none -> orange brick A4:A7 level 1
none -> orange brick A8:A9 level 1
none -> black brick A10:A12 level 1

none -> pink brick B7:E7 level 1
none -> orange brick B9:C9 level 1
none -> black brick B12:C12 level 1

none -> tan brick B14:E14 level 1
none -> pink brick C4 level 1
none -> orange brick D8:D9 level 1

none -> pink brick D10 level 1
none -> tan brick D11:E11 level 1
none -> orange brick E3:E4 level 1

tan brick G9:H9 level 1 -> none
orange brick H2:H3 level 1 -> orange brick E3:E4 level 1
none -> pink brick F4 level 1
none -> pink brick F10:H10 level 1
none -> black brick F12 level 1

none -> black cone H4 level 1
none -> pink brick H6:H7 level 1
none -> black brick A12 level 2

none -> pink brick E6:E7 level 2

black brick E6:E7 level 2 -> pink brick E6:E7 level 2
· · · · · · ·
» WHAT IS NEEDED
Give back exactly the lines of the listing, starting with the first and ending with the one bearing "none -> pink brick H6:H7 level 1". Add no other lines.

» TASK OUTPUT
none -> orange brick A4:A7 level 1
none -> orange brick A8:A9 level 1
none -> black brick A10:A12 level 1

none -> pink brick B7:E7 level 1
none -> orange brick B9:C9 level 1
none -> black brick B12:C12 level 1

none -> tan brick B14:E14 level 1
none -> pink brick C4 level 1
none -> orange brick D8:D9 level 1

none -> pink brick D10 level 1
none -> tan brick D11:E11 level 1
none -> orange brick E3:E4 level 1

tan brick G9:H9 level 1 -> none
orange brick H2:H3 level 1 -> orange brick E3:E4 level 1
none -> pink brick F4 level 1
none -> pink brick F10:H10 level 1
none -> black brick F12 level 1

none -> black cone H4 level 1
none -> pink brick H6:H7 level 1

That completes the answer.